Aim of the exercise —
Count the lines in the listing below that contain the string "none" and reply with only that number.

Exercise inputs —
[BEGIN]
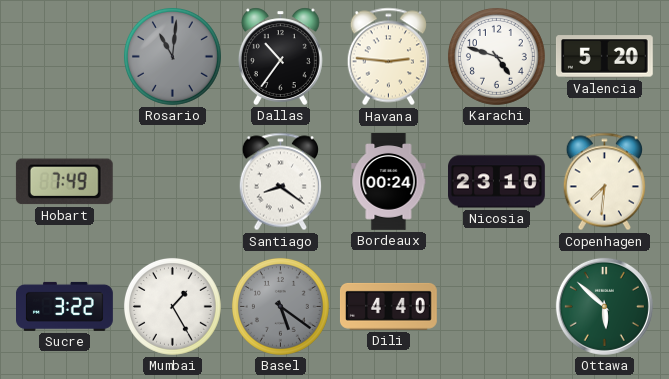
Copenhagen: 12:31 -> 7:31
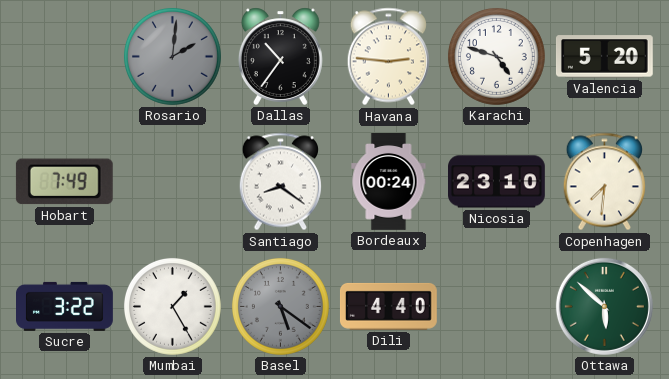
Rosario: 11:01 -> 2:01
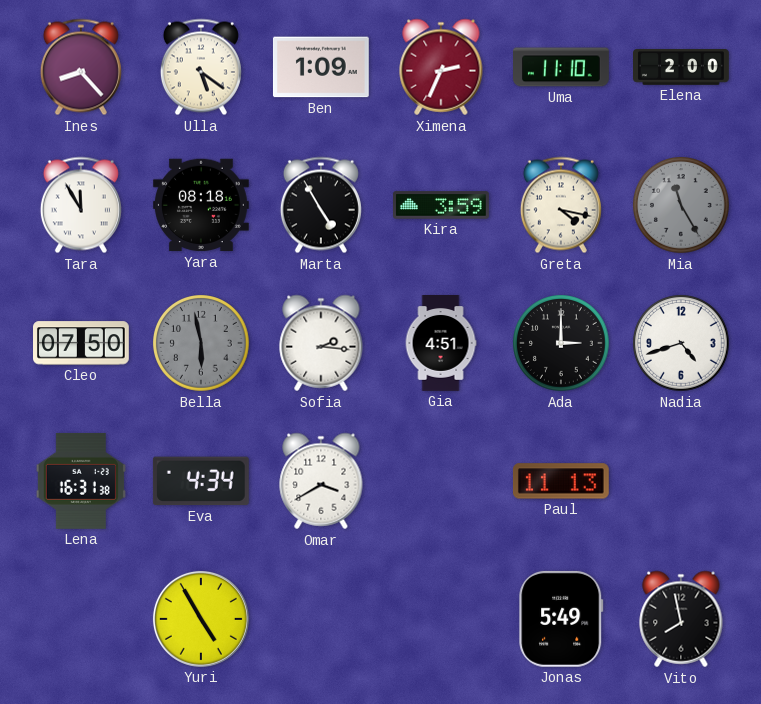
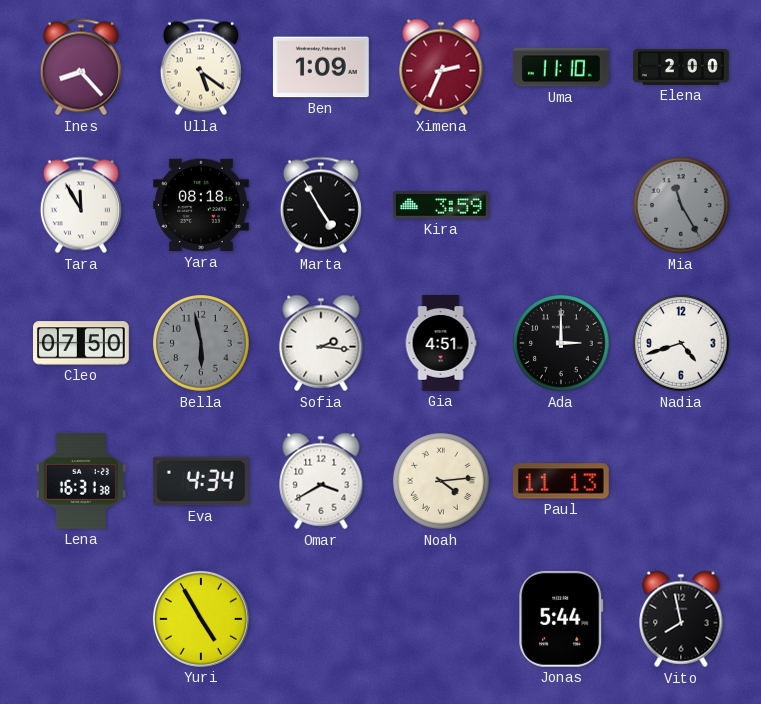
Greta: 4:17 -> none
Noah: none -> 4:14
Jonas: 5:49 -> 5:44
[END]
[BEGIN]
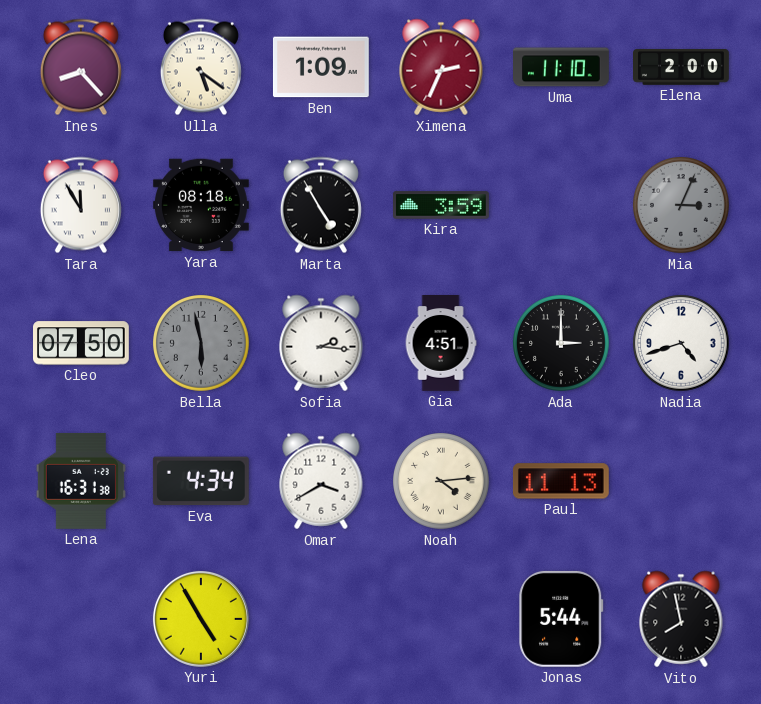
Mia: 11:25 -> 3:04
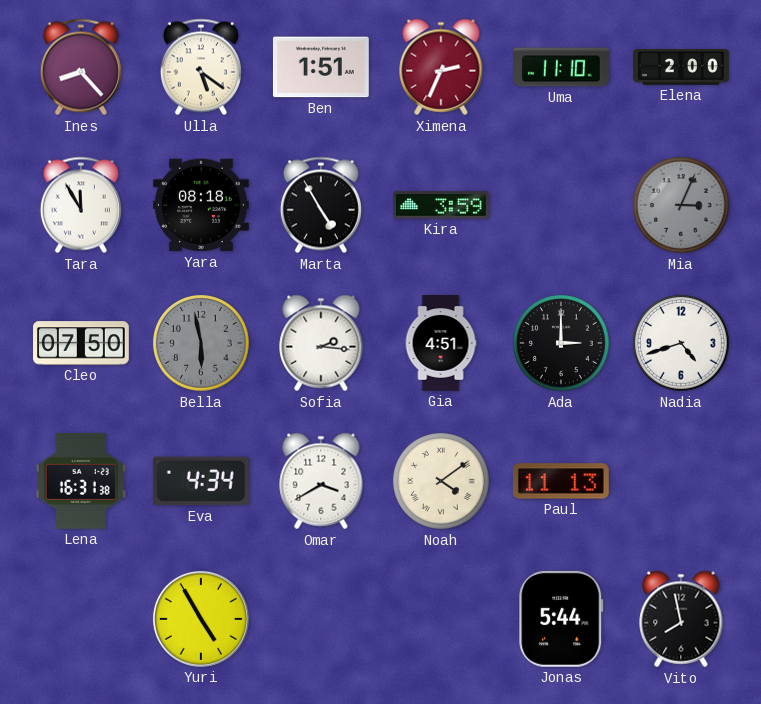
[END]
[BEGIN]
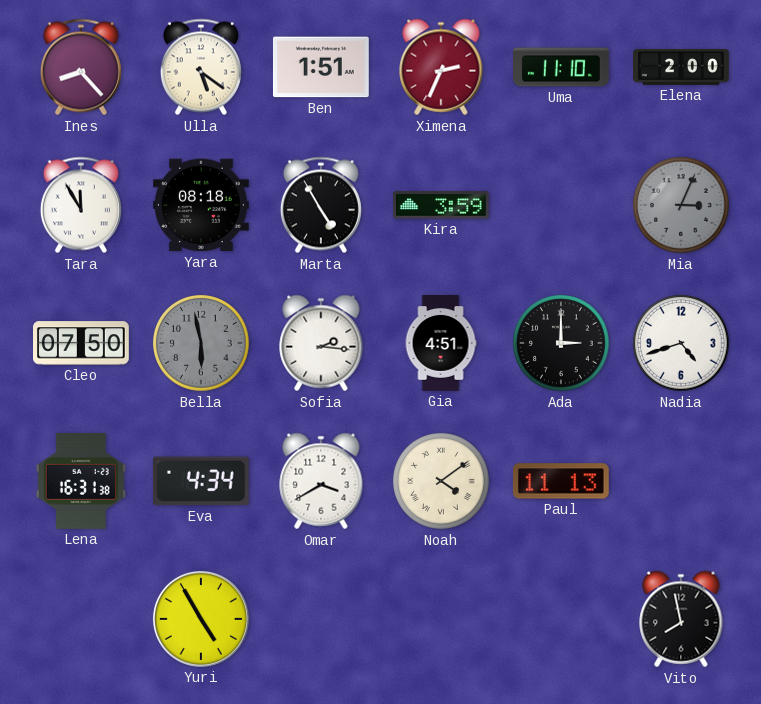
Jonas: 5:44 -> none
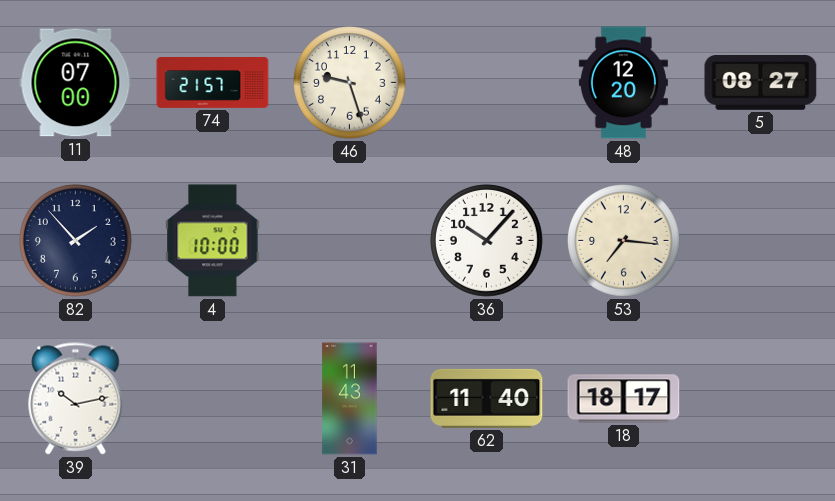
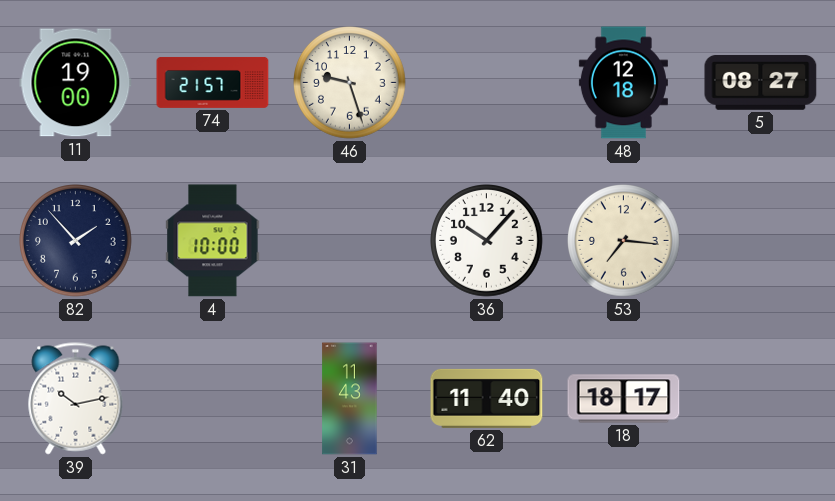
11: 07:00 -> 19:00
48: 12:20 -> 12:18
[END]
Output of the exercise —
3